* _DESCRIPTION OF THE TASK_
Of the entries below, return exactly those lines that fall between the one containing "blue brick H5" and the one containing "cyan brick E5 level 2", the two end lines included.
(Beginning of SOURCE MATERIAL)
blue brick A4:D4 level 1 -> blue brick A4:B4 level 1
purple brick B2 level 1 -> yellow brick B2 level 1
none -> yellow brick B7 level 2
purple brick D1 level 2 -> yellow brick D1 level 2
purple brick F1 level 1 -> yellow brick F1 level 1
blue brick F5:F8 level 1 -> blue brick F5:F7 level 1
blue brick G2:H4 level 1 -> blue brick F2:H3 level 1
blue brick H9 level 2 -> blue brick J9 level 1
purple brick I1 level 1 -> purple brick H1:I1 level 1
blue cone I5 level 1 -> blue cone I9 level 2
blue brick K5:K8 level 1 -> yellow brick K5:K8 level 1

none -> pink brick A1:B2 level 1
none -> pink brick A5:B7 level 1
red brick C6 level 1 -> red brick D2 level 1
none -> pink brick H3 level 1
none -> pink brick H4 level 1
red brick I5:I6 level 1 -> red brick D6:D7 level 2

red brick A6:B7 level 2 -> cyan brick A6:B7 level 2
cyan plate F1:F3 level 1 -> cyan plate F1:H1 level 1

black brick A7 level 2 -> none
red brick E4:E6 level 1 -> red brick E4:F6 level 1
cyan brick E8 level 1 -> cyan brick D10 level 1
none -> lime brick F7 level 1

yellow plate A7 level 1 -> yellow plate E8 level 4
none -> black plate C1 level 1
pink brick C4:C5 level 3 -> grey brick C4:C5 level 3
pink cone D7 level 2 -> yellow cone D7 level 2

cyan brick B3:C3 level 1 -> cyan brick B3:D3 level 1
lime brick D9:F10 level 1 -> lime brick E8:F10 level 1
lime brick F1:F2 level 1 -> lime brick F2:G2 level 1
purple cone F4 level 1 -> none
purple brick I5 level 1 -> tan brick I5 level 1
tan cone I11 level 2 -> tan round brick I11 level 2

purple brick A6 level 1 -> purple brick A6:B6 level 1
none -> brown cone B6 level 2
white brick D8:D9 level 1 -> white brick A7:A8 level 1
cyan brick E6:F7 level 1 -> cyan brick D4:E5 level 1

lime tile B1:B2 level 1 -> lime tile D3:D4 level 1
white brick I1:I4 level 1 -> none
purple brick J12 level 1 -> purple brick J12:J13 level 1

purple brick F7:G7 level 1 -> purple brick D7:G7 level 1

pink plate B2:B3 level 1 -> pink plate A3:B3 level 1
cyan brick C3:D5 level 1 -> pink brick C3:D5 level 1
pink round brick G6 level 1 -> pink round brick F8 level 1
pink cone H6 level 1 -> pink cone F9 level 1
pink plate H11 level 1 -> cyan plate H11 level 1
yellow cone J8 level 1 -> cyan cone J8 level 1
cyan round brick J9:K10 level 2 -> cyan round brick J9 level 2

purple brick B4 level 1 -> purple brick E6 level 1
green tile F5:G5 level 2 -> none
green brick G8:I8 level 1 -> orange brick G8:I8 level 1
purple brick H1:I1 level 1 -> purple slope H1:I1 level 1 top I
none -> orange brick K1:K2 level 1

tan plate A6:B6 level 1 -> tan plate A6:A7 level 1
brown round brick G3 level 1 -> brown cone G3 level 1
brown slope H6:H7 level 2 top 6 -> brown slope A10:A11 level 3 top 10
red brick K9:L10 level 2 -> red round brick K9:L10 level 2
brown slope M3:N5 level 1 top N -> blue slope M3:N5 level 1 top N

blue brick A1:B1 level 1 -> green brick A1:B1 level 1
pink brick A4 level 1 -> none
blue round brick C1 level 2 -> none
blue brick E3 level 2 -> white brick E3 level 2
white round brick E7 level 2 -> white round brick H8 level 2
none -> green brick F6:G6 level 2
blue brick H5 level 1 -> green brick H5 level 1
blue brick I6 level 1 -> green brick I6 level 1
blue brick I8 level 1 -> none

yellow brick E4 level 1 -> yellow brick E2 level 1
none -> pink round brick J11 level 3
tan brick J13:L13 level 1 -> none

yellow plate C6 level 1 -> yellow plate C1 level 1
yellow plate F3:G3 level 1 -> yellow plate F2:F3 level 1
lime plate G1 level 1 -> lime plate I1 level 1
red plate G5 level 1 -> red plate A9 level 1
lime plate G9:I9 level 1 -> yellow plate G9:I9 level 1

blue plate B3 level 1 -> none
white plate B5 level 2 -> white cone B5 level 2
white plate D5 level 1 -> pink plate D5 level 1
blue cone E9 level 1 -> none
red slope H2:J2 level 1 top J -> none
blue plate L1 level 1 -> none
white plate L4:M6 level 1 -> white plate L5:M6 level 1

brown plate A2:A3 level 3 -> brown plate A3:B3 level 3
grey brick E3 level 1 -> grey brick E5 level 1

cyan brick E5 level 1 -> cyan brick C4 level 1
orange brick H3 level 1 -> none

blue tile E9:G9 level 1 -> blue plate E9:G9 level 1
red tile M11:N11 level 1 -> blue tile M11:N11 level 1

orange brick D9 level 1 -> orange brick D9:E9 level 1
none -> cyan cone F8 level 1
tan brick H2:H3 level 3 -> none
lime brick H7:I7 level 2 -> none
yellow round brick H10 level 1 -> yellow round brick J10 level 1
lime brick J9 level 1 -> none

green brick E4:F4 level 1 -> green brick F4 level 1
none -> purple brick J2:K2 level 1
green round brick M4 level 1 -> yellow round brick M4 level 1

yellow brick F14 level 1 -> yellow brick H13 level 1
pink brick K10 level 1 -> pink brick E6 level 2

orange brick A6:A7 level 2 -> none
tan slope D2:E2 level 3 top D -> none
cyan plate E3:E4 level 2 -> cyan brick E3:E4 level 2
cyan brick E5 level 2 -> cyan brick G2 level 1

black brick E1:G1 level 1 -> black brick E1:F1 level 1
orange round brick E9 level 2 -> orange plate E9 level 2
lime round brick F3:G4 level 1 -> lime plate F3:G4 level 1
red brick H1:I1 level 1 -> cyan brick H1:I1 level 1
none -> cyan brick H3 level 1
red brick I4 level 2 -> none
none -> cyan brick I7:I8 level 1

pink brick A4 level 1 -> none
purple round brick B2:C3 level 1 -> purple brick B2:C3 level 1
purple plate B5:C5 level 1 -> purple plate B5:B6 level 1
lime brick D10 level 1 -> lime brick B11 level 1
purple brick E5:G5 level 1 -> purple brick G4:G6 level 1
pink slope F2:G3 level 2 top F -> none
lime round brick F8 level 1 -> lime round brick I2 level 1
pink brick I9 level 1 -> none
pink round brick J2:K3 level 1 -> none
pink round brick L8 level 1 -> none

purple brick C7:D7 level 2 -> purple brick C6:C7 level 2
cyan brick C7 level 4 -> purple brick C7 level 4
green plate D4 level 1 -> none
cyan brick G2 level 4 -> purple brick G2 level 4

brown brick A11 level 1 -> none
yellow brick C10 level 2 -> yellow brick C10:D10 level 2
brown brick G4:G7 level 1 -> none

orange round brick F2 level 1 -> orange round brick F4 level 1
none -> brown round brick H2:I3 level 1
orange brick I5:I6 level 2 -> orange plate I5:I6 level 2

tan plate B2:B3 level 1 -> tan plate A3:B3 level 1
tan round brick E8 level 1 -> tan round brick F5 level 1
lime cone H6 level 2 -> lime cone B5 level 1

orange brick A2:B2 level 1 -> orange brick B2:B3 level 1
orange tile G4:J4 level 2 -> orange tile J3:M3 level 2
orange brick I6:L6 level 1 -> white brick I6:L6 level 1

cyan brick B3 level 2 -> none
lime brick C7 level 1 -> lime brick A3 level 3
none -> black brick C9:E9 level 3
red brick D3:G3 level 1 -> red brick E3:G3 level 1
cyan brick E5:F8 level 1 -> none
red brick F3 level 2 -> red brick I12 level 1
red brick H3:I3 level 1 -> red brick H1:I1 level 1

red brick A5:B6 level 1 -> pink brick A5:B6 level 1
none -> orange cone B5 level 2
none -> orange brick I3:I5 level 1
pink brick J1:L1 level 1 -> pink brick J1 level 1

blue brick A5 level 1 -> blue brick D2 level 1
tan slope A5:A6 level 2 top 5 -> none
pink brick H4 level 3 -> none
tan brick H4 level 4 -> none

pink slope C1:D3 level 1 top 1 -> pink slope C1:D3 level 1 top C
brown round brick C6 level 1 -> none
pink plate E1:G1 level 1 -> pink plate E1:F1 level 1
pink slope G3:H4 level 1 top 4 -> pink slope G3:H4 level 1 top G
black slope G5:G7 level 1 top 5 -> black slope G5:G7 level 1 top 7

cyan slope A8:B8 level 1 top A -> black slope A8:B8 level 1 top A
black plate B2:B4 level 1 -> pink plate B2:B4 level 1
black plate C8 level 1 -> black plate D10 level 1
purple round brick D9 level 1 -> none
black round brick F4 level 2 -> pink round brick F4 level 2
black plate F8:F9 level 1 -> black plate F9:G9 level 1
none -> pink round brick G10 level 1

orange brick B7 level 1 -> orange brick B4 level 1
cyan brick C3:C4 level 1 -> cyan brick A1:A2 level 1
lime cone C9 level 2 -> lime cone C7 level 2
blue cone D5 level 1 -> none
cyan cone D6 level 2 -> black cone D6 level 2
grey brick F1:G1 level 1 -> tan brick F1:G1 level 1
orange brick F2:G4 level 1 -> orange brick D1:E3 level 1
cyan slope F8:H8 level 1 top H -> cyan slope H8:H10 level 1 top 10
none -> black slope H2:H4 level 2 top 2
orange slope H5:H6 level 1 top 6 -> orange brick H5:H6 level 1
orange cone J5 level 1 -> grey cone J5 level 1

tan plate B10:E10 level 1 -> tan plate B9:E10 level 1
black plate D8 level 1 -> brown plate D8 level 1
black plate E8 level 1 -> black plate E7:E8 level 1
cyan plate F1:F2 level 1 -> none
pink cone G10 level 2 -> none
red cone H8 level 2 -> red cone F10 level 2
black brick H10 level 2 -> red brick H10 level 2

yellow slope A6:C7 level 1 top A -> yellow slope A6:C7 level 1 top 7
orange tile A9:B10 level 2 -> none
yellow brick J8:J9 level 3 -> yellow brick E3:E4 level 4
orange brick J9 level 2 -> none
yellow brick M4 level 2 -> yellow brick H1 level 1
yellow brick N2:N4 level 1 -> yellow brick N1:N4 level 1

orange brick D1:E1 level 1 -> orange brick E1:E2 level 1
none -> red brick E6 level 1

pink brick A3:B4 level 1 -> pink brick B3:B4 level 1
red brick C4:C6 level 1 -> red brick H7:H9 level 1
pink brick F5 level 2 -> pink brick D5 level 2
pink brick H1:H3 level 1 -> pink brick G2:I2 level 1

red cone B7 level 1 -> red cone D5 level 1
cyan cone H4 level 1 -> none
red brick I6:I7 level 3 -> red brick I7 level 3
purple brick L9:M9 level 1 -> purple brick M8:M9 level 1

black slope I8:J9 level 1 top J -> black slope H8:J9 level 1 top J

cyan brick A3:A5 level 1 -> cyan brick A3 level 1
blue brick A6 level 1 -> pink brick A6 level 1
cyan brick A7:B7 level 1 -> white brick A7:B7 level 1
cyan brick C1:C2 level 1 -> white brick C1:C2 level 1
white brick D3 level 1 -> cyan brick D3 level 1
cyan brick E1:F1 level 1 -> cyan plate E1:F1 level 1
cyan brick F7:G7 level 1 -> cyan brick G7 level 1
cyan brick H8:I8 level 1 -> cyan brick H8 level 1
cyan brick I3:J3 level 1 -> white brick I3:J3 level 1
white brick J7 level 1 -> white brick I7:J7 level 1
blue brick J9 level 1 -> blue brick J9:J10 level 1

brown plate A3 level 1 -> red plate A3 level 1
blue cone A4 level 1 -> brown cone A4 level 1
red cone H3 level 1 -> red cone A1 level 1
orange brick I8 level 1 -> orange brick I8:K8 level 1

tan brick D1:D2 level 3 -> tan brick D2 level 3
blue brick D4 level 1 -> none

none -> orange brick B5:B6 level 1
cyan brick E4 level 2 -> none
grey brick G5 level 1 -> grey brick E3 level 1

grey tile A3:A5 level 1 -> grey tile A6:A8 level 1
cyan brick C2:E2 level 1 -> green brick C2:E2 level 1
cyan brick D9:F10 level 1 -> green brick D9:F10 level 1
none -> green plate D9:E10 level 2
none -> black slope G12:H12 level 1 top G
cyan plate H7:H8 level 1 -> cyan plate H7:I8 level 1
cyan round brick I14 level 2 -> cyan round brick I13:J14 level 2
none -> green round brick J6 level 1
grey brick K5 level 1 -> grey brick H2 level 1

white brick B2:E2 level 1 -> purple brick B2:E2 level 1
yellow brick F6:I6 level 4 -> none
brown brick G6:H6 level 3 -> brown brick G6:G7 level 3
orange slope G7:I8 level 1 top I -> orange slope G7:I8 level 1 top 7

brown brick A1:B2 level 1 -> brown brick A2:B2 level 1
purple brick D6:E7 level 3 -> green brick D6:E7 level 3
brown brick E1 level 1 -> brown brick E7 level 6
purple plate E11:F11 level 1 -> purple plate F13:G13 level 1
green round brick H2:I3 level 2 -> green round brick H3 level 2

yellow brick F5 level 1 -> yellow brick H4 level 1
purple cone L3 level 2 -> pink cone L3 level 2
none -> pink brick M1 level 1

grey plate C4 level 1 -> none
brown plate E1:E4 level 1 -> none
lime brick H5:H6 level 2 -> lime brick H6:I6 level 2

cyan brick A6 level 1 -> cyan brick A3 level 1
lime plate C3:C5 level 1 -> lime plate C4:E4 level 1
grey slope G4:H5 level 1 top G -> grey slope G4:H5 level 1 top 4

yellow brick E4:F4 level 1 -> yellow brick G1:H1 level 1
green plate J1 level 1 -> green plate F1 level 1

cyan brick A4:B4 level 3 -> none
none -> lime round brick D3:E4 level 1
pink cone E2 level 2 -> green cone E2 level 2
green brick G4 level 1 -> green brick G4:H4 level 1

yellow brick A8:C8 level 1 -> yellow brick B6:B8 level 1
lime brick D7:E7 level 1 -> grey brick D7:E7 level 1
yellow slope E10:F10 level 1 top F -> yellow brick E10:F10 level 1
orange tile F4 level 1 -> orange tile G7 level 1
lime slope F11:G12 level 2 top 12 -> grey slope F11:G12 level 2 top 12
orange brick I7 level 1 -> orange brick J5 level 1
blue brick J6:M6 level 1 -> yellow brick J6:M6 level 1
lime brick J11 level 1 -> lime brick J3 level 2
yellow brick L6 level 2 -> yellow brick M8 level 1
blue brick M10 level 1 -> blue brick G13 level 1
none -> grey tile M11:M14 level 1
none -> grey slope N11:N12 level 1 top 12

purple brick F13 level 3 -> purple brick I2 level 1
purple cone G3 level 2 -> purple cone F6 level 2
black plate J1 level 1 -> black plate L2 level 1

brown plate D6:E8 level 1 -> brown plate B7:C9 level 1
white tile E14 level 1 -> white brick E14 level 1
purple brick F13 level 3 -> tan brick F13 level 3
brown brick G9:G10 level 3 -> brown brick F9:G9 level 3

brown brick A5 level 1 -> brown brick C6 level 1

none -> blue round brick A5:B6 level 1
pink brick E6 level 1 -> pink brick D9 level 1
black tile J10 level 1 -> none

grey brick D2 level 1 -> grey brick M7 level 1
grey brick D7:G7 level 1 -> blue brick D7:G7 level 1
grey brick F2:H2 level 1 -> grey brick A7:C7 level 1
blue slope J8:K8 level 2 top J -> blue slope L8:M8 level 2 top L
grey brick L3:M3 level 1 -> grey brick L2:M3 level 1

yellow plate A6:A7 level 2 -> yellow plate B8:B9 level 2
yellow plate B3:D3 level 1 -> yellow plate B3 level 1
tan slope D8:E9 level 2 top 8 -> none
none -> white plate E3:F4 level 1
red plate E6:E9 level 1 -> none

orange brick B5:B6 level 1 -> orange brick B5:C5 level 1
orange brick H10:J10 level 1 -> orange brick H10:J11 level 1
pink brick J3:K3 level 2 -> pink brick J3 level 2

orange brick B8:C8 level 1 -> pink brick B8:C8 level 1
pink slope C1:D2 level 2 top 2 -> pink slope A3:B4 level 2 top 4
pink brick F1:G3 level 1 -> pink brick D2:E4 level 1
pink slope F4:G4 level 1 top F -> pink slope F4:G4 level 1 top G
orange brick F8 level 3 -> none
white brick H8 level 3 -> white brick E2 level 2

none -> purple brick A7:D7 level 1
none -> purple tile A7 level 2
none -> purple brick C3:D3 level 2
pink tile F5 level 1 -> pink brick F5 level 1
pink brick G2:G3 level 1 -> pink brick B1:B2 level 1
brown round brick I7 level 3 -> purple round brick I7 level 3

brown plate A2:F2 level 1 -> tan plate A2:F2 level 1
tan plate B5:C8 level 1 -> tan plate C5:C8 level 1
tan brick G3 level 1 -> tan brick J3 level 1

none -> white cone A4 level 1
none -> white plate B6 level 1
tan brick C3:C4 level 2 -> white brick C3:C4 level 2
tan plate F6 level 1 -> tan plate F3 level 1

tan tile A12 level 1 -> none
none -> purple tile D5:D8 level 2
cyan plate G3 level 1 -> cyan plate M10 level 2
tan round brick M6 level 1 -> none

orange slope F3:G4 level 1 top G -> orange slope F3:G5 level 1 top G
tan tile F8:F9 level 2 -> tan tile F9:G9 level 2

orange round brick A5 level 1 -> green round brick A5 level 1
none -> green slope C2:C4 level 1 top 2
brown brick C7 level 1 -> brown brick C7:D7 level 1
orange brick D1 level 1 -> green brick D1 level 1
(End of SOURCE MATERIAL)
* _ANSWER AREA_
blue brick H5 level 1 -> green brick H5 level 1
blue brick I6 level 1 -> green brick I6 level 1
blue brick I8 level 1 -> none

yellow brick E4 level 1 -> yellow brick E2 level 1
none -> pink round brick J11 level 3
tan brick J13:L13 level 1 -> none

yellow plate C6 level 1 -> yellow plate C1 level 1
yellow plate F3:G3 level 1 -> yellow plate F2:F3 level 1
lime plate G1 level 1 -> lime plate I1 level 1
red plate G5 level 1 -> red plate A9 level 1
lime plate G9:I9 level 1 -> yellow plate G9:I9 level 1

blue plate B3 level 1 -> none
white plate B5 level 2 -> white cone B5 level 2
white plate D5 level 1 -> pink plate D5 level 1
blue cone E9 level 1 -> none
red slope H2:J2 level 1 top J -> none
blue plate L1 level 1 -> none
white plate L4:M6 level 1 -> white plate L5:M6 level 1

brown plate A2:A3 level 3 -> brown plate A3:B3 level 3
grey brick E3 level 1 -> grey brick E5 level 1

cyan brick E5 level 1 -> cyan brick C4 level 1
orange brick H3 level 1 -> none

blue tile E9:G9 level 1 -> blue plate E9:G9 level 1
red tile M11:N11 level 1 -> blue tile M11:N11 level 1

orange brick D9 level 1 -> orange brick D9:E9 level 1
none -> cyan cone F8 level 1
tan brick H2:H3 level 3 -> none
lime brick H7:I7 level 2 -> none
yellow round brick H10 level 1 -> yellow round brick J10 level 1
lime brick J9 level 1 -> none

green brick E4:F4 level 1 -> green brick F4 level 1
none -> purple brick J2:K2 level 1
green round brick M4 level 1 -> yellow round brick M4 level 1

yellow brick F14 level 1 -> yellow brick H13 level 1
pink brick K10 level 1 -> pink brick E6 level 2

orange brick A6:A7 level 2 -> none
tan slope D2:E2 level 3 top D -> none
cyan plate E3:E4 level 2 -> cyan brick E3:E4 level 2
cyan brick E5 level 2 -> cyan brick G2 level 1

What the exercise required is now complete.